The task ->
Please write out the line containing "The blue domalenuk" and each line after it through the end of the data, exactly, and nothing else.
☆ ☆ ☆ ☆ ☆
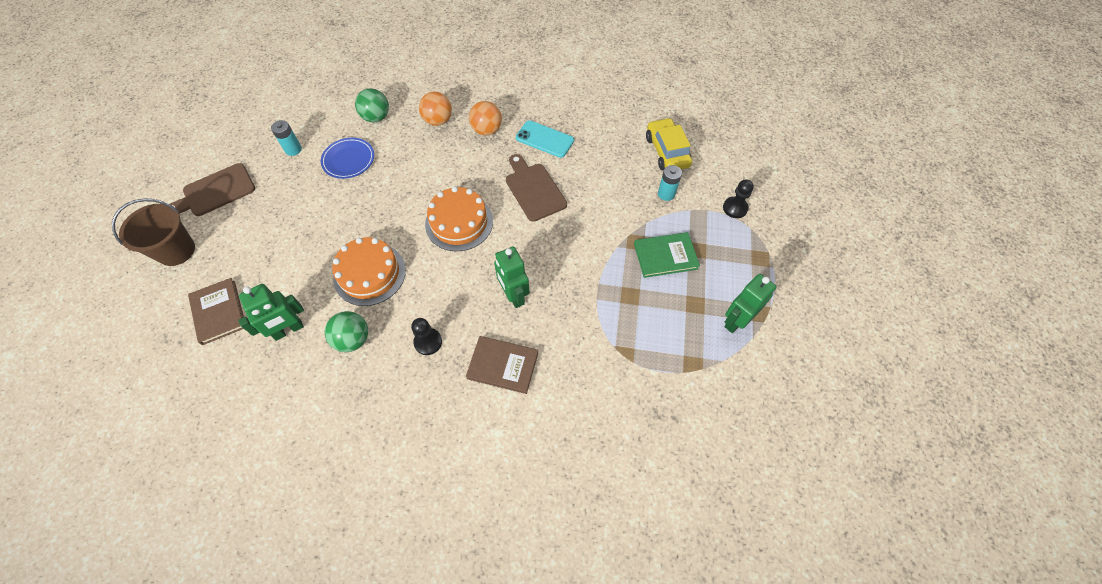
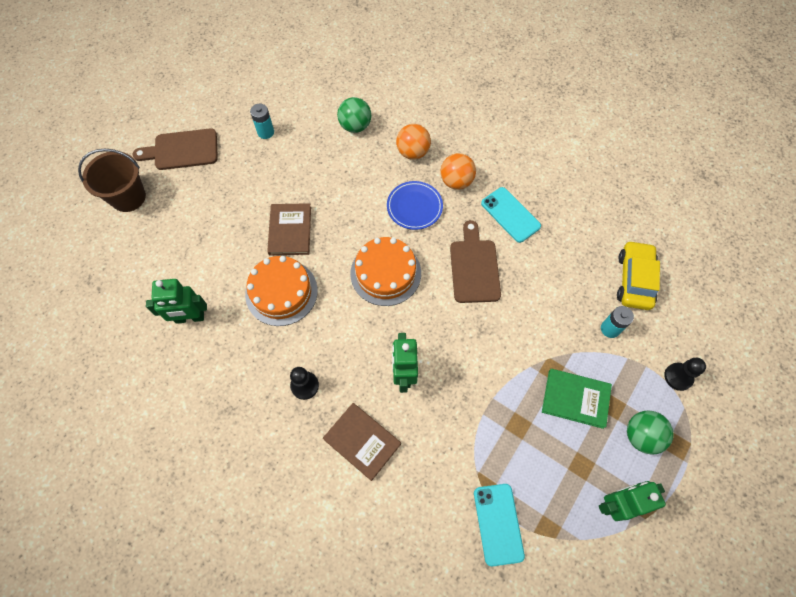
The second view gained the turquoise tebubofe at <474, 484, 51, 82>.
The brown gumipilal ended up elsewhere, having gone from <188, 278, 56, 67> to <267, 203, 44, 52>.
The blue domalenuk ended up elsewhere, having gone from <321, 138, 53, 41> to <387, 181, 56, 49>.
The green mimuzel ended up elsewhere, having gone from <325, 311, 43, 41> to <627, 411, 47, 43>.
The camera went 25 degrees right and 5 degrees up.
☆ ☆ ☆ ☆ ☆
Reply to the exercise ->
The blue domalenuk ended up elsewhere, having gone from <321, 138, 53, 41> to <387, 181, 56, 49>.
The green mimuzel ended up elsewhere, having gone from <325, 311, 43, 41> to <627, 411, 47, 43>.
The camera went 25 degrees right and 5 degrees up.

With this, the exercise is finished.